Extracted data ::
▬▬▬▬▬▬▬▬▬▬
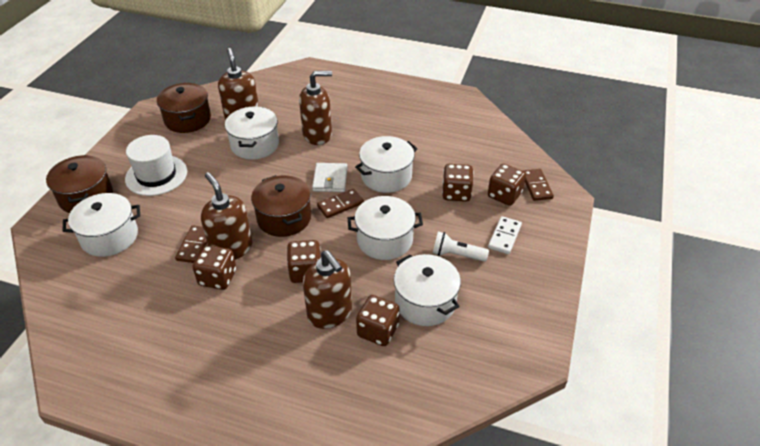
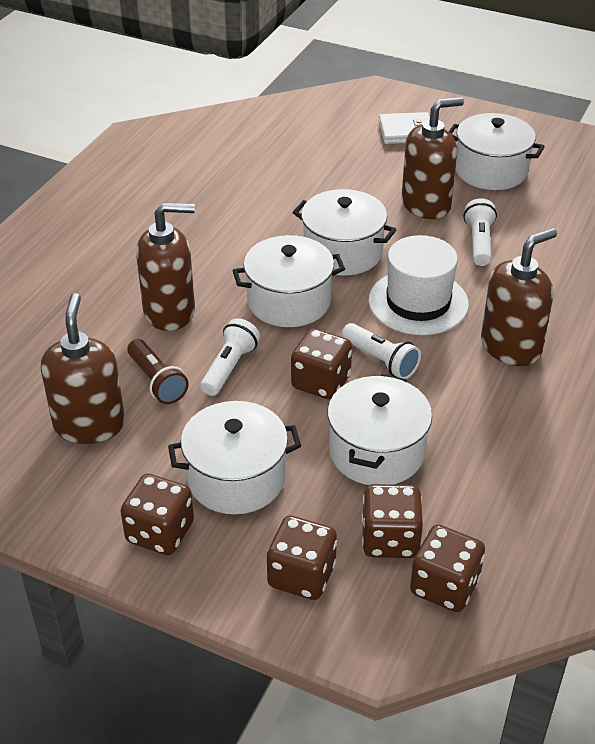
brown domino: 3 -> 0
brown flashlight: 0 -> 1
brown pot: 3 -> 0
white domino: 1 -> 0
white flashlight: 1 -> 3

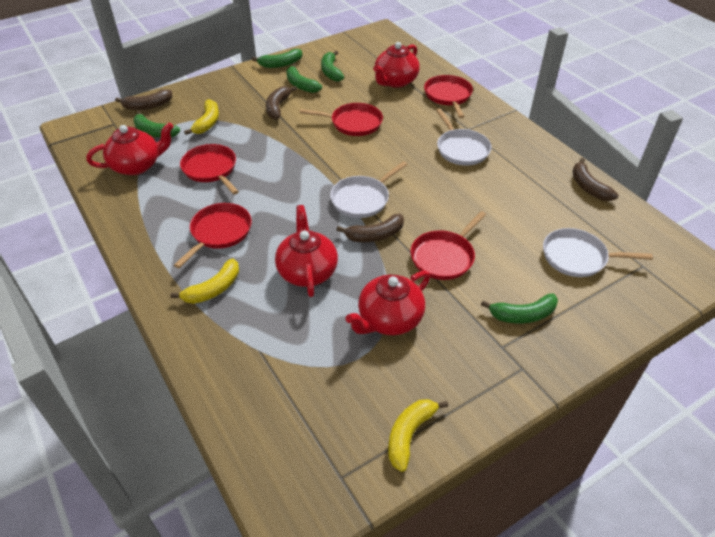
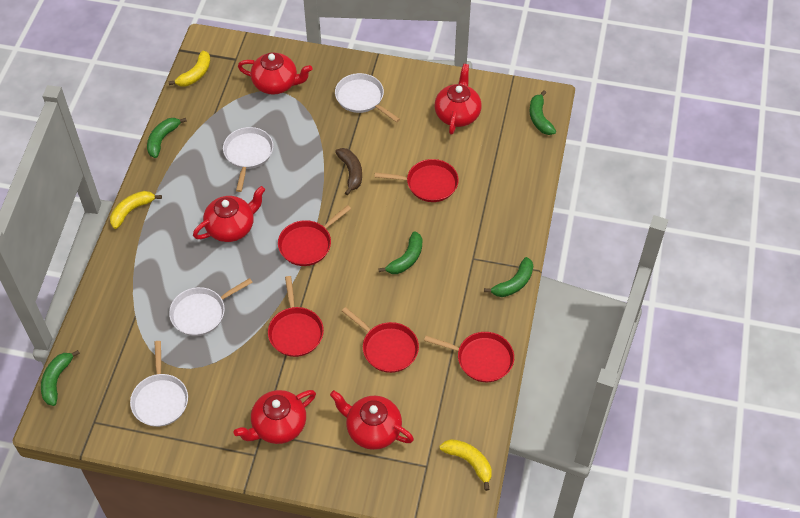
brown banana: 4 -> 1
red teapot: 4 -> 5
white pan: 3 -> 4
▬▬▬▬▬▬▬▬▬▬
What you have to do ::
The result should be a verbatim copy of the data, free of pictures.

Task answer ::
brown domino: 3 -> 0
brown flashlight: 0 -> 1
brown pot: 3 -> 0
white domino: 1 -> 0
white flashlight: 1 -> 3

brown banana: 4 -> 1
red teapot: 4 -> 5
white pan: 3 -> 4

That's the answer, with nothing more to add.